### What is required
In the entries that follow, find the word "truck" and report each line it is on.

Saved data entries
********************

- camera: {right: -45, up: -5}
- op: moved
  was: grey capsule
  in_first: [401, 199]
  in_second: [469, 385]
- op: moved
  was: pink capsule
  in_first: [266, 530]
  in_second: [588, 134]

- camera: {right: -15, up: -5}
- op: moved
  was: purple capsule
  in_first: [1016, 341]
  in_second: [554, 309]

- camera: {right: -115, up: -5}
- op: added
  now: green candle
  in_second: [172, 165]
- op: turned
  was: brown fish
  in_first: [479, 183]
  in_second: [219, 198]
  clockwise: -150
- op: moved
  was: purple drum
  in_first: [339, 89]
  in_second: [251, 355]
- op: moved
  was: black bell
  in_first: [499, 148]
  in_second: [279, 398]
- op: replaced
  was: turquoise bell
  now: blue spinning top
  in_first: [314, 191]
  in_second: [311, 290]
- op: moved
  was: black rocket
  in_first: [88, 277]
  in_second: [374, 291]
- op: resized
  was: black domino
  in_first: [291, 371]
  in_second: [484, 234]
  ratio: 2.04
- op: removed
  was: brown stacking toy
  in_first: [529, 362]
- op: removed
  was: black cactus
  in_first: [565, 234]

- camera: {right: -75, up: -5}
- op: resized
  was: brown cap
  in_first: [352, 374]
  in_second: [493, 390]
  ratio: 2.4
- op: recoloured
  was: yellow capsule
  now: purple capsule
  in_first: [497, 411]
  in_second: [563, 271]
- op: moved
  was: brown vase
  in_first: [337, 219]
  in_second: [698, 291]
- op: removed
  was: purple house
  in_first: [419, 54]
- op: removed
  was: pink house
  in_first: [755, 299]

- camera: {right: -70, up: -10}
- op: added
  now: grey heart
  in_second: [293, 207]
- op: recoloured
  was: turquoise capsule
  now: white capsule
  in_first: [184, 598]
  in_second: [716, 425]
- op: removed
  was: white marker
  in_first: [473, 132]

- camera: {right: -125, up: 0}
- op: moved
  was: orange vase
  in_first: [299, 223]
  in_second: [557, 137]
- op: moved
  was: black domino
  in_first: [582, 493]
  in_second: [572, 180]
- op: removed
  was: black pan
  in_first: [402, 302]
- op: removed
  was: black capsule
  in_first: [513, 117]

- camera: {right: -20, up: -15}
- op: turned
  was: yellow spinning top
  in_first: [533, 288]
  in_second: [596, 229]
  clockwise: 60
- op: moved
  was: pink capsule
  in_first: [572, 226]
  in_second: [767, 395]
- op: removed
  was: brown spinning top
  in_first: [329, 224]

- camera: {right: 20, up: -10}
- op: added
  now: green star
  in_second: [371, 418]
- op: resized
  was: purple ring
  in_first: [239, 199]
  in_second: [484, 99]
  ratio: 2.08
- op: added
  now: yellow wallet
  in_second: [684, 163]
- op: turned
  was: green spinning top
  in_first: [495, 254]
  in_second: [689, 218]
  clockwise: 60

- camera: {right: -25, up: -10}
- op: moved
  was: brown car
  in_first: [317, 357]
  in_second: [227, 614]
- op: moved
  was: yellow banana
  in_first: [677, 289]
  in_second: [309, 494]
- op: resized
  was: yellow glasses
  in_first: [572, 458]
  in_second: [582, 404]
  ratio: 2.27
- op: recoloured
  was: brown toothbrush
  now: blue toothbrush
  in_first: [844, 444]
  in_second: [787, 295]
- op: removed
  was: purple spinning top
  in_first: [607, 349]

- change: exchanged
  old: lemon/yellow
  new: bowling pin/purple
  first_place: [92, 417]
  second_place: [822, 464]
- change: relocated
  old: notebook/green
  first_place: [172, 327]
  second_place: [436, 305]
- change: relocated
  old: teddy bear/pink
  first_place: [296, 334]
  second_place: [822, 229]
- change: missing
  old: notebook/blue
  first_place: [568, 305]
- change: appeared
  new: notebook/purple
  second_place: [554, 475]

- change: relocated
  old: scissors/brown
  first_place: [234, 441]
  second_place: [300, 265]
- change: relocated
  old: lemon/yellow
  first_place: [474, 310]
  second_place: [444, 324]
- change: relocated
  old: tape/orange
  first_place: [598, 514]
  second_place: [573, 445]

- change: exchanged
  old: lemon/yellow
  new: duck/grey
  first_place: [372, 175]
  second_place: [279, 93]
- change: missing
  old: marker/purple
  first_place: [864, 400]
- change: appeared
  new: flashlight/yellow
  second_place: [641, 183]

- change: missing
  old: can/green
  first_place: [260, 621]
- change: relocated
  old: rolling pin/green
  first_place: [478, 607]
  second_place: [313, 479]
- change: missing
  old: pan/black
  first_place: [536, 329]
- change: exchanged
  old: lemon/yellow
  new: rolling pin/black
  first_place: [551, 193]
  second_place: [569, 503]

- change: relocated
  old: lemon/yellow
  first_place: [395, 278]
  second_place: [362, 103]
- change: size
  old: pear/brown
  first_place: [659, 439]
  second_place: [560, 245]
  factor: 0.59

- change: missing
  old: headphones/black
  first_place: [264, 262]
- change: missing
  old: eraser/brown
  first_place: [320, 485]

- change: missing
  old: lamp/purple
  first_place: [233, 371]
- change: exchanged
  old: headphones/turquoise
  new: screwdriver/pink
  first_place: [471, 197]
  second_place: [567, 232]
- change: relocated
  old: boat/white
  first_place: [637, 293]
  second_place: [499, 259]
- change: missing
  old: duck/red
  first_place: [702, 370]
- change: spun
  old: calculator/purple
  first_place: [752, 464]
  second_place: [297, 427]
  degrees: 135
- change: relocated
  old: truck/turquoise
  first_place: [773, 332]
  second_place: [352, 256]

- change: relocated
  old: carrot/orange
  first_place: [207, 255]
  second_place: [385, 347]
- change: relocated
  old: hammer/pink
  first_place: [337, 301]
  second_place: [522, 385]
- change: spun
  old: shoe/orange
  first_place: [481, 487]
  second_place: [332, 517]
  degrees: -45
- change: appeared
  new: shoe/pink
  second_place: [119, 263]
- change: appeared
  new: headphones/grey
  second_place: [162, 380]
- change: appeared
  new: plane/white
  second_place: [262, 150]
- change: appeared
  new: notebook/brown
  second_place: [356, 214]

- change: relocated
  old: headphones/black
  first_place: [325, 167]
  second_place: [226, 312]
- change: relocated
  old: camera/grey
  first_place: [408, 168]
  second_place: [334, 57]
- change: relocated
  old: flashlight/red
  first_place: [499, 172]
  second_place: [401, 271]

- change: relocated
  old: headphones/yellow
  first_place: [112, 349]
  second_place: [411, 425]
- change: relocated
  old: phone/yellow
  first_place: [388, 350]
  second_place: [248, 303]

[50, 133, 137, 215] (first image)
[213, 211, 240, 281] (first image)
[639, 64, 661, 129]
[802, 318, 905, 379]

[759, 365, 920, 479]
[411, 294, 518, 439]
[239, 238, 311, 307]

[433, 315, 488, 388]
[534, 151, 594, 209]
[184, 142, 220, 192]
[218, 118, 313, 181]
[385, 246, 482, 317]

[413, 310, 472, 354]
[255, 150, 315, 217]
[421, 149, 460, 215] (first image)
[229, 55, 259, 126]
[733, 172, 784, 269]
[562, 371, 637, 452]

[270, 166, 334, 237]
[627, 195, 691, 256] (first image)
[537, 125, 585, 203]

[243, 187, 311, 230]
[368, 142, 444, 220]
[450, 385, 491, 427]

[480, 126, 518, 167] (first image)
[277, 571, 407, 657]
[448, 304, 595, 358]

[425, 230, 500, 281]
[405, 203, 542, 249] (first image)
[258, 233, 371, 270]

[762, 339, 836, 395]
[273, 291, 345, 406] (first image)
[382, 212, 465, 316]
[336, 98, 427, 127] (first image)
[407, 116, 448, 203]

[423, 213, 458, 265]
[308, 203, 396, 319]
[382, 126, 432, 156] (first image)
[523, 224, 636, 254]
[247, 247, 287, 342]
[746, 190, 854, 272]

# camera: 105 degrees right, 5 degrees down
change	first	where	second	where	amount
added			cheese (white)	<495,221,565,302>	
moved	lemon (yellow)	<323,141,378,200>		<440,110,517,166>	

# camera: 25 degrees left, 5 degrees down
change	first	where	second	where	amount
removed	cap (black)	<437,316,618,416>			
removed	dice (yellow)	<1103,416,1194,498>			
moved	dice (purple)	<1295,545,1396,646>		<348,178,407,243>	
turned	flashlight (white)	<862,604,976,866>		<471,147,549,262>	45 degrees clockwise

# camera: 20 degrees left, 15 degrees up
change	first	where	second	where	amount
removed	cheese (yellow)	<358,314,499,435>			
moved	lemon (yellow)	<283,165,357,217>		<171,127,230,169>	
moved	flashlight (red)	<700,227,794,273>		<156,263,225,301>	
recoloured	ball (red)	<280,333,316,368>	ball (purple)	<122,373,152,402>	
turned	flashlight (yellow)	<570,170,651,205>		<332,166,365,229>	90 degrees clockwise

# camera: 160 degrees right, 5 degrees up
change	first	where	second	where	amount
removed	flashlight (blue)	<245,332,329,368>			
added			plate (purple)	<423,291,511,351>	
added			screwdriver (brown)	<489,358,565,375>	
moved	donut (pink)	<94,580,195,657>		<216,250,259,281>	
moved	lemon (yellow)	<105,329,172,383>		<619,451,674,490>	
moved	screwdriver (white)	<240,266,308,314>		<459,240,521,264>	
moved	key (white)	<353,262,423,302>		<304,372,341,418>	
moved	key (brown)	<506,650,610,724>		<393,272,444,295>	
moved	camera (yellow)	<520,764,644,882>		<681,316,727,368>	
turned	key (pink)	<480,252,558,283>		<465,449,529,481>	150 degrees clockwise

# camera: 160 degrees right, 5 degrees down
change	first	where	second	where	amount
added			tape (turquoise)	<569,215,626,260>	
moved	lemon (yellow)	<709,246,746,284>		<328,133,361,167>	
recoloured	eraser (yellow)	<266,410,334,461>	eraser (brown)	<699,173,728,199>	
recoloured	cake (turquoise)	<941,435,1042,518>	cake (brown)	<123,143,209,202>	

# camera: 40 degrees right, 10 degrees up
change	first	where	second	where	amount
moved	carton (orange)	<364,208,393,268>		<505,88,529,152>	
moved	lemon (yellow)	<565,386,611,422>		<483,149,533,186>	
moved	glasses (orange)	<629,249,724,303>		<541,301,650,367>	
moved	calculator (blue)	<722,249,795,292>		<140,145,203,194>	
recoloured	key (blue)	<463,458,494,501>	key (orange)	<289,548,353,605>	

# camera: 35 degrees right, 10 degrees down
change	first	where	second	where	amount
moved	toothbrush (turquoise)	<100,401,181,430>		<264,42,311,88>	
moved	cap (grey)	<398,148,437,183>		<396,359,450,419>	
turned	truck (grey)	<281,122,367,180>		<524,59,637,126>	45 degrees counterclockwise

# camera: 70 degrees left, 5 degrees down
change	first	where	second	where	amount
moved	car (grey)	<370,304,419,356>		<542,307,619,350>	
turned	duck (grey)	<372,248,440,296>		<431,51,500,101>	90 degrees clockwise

********************

### Result of the task
  old: truck/turquoise
turned	truck (grey)	<281,122,367,180>		<524,59,637,126>	45 degrees counterclockwise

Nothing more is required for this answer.